• What to work on: Your reply should hold the line containing "green apple: 2 -> 4" and every later line of the records, reproduced exactly, and no other lines.
─── The input ───
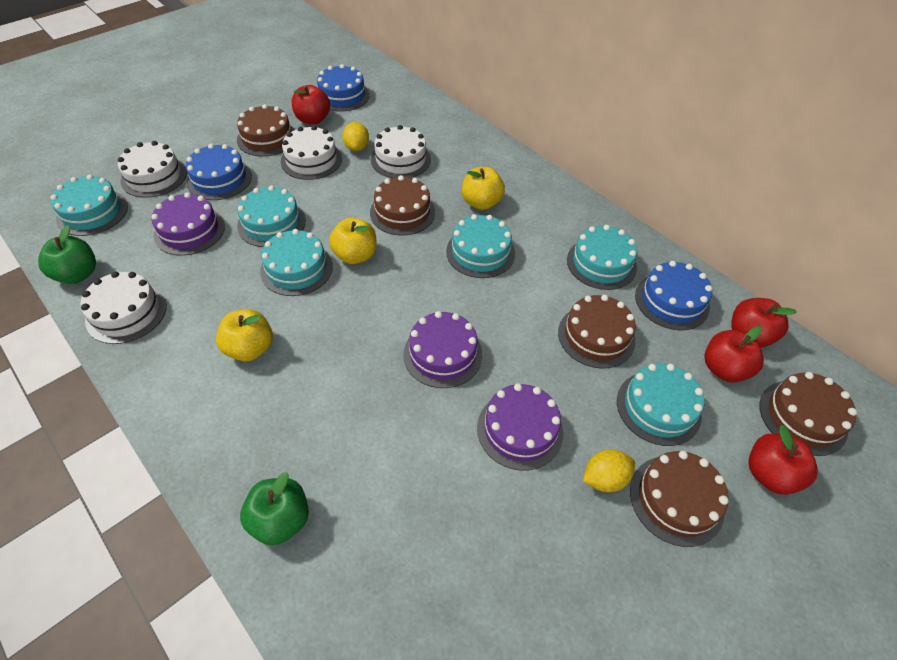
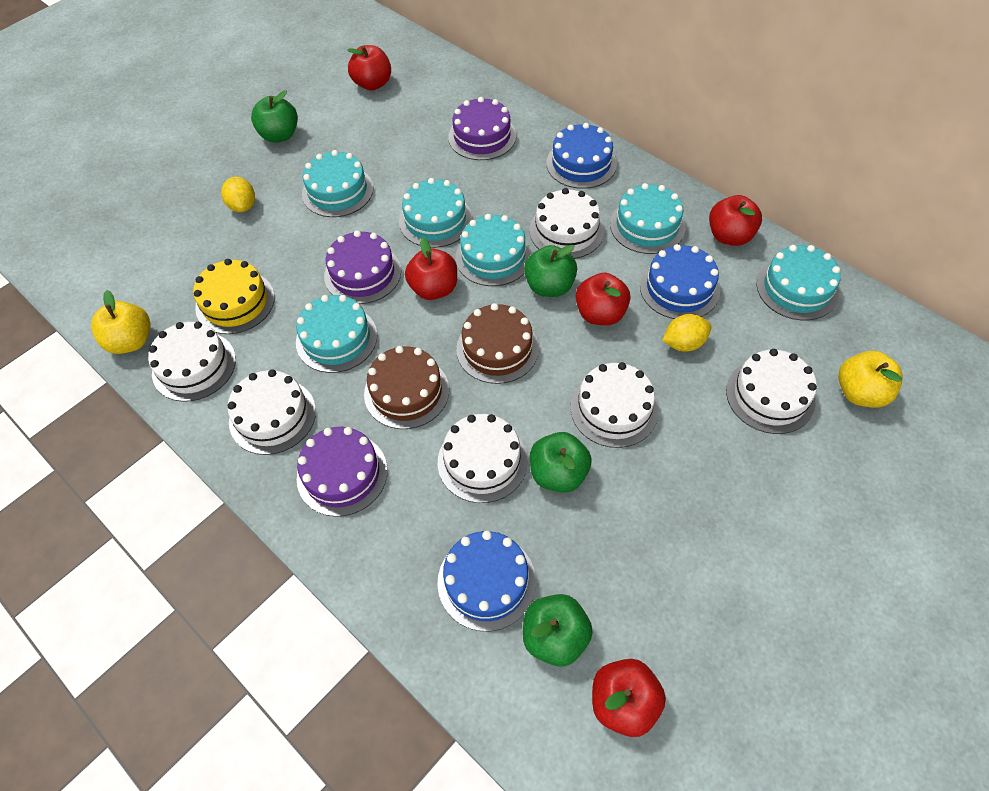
brown cake: 5 -> 2
green apple: 2 -> 4
red apple: 4 -> 5
white cake: 4 -> 6
yellow apple: 3 -> 2
yellow cake: 0 -> 1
───
• Completed exercise:
green apple: 2 -> 4
red apple: 4 -> 5
white cake: 4 -> 6
yellow apple: 3 -> 2
yellow cake: 0 -> 1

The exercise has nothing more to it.